- Exercise: For this exercise, copy exactly the lines below from the one with "pink brick K12:M12" through the one with "purple plate G1" and leave out the pictures.

- Data extract:
--------------------------------------------------
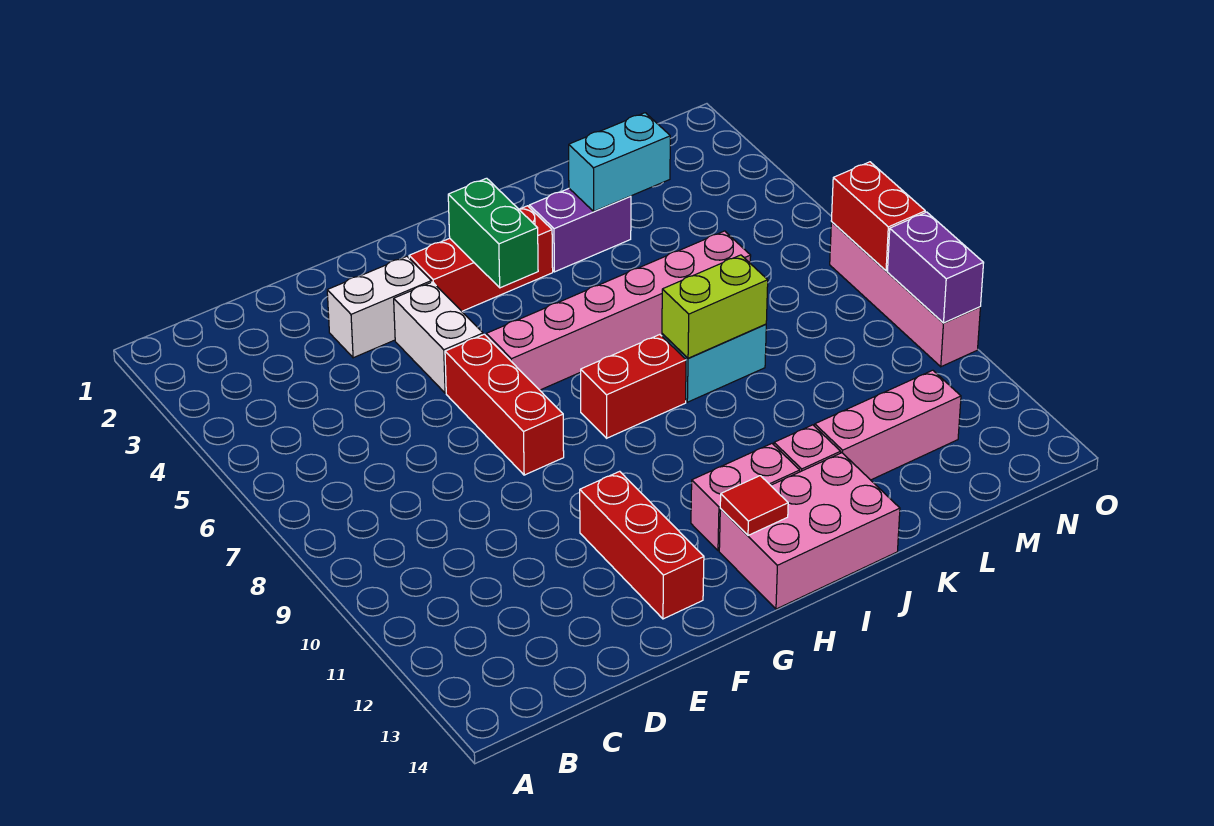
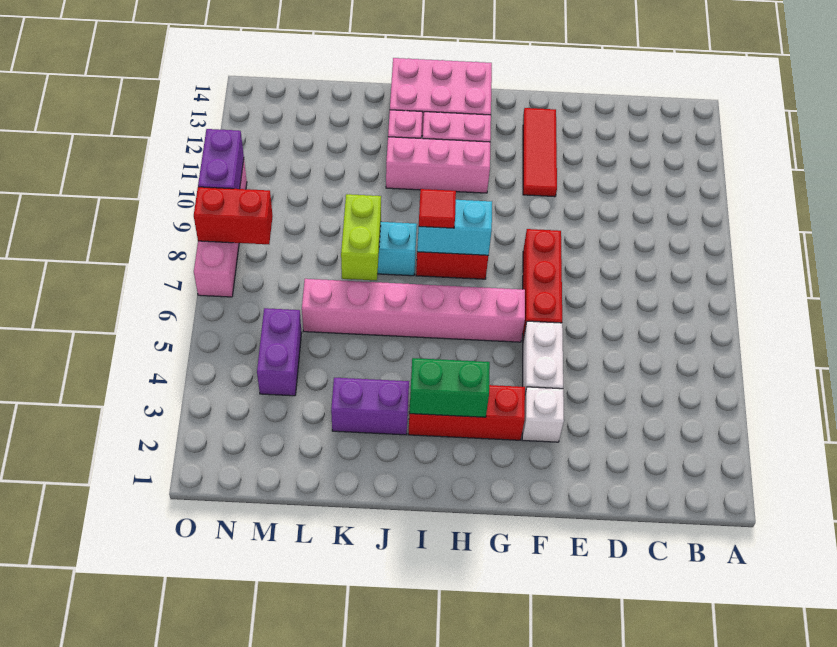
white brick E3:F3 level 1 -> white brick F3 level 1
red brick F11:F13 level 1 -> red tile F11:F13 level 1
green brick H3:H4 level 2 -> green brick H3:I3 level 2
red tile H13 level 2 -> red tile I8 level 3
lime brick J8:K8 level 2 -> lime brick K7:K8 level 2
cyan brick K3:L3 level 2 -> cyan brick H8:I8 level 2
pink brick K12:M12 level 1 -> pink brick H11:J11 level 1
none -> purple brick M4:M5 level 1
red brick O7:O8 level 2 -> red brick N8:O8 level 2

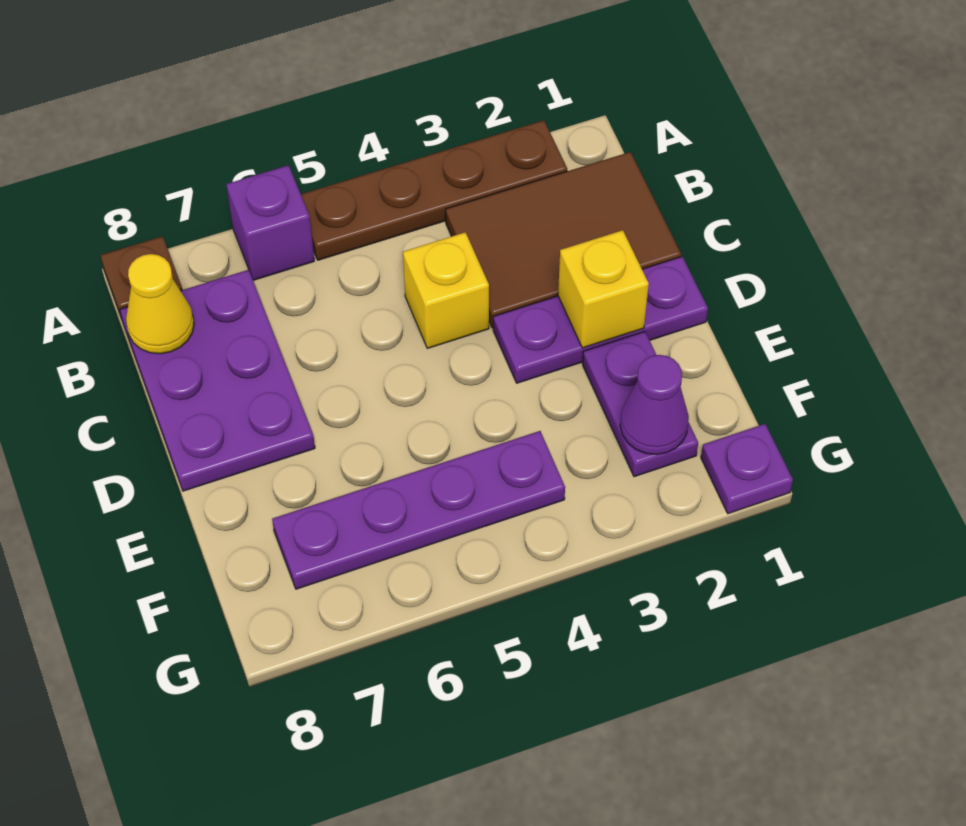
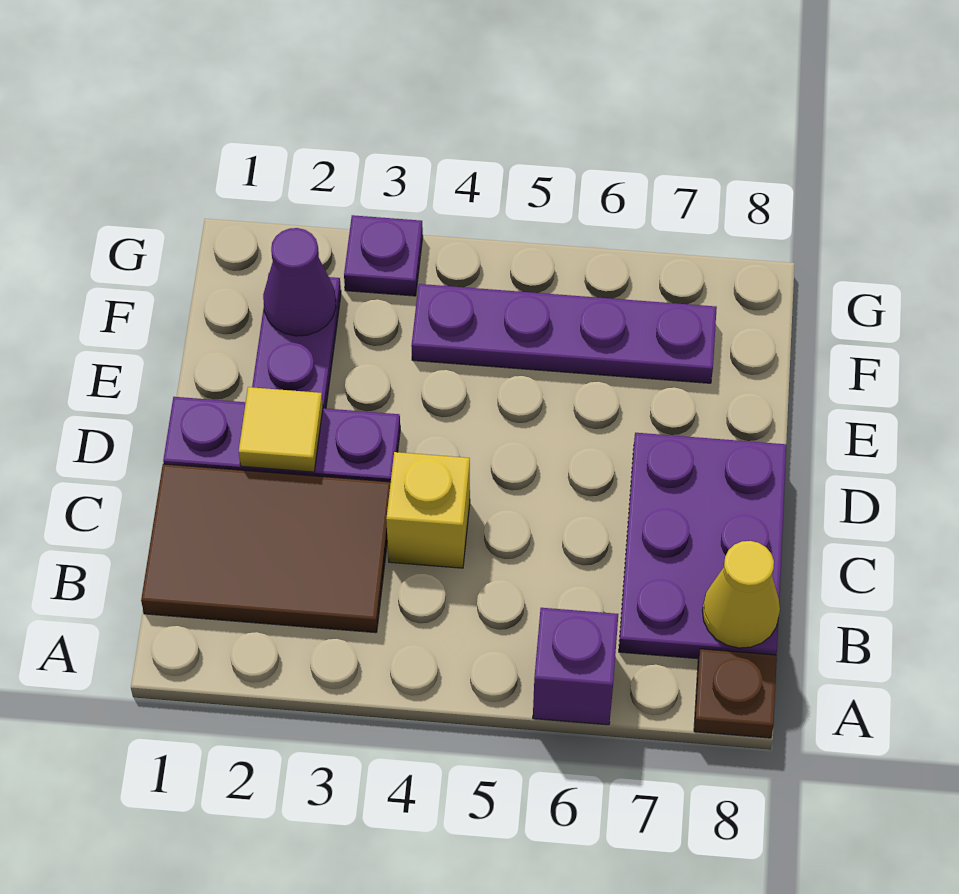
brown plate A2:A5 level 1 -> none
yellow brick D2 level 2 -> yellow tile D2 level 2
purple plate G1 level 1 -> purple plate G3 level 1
--------------------------------------------------
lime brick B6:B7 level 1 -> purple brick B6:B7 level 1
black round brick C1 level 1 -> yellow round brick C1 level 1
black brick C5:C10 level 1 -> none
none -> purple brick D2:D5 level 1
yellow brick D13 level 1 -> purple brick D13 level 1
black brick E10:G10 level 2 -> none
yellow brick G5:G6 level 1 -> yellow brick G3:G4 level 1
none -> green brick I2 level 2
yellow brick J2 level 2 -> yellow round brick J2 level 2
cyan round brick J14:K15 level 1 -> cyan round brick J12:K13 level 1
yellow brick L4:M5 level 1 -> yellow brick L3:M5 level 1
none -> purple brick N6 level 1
--------------------------------------------------
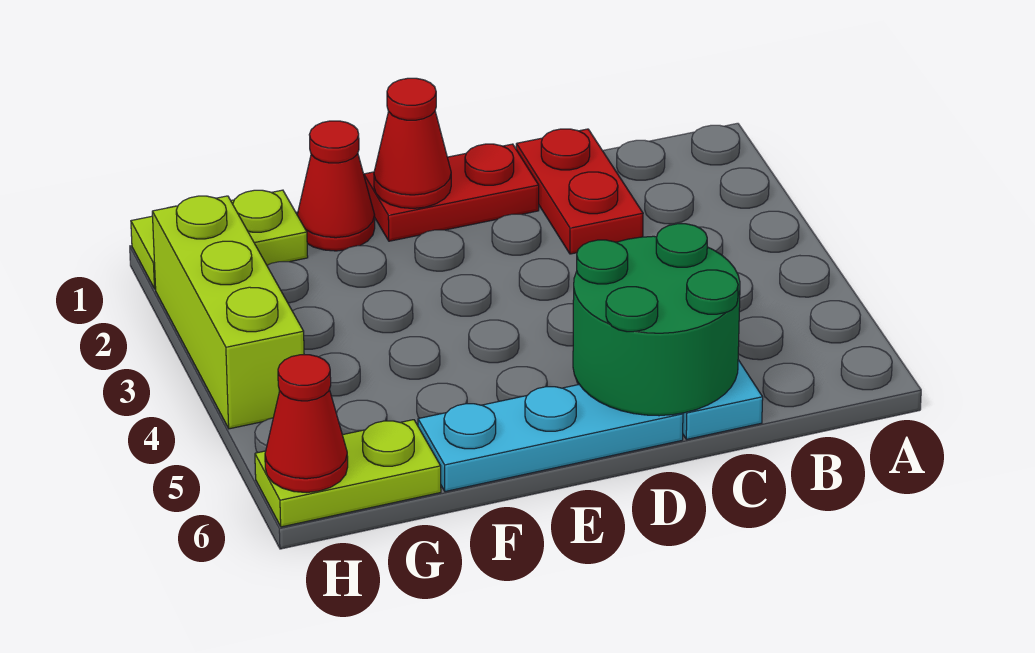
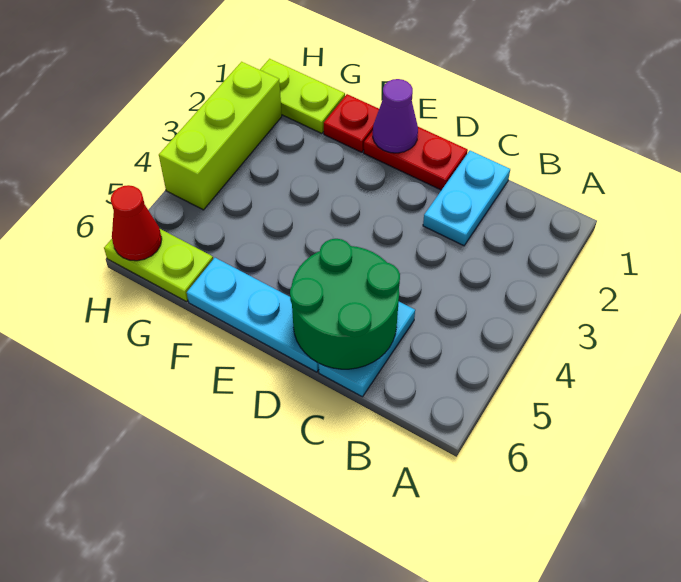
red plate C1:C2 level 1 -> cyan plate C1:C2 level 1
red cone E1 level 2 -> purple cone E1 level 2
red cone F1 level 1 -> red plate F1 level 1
--------------------------------------------------
- Written answer:
pink brick K12:M12 level 1 -> pink brick H11:J11 level 1
none -> purple brick M4:M5 level 1
red brick O7:O8 level 2 -> red brick N8:O8 level 2

brown plate A2:A5 level 1 -> none
yellow brick D2 level 2 -> yellow tile D2 level 2
purple plate G1 level 1 -> purple plate G3 level 1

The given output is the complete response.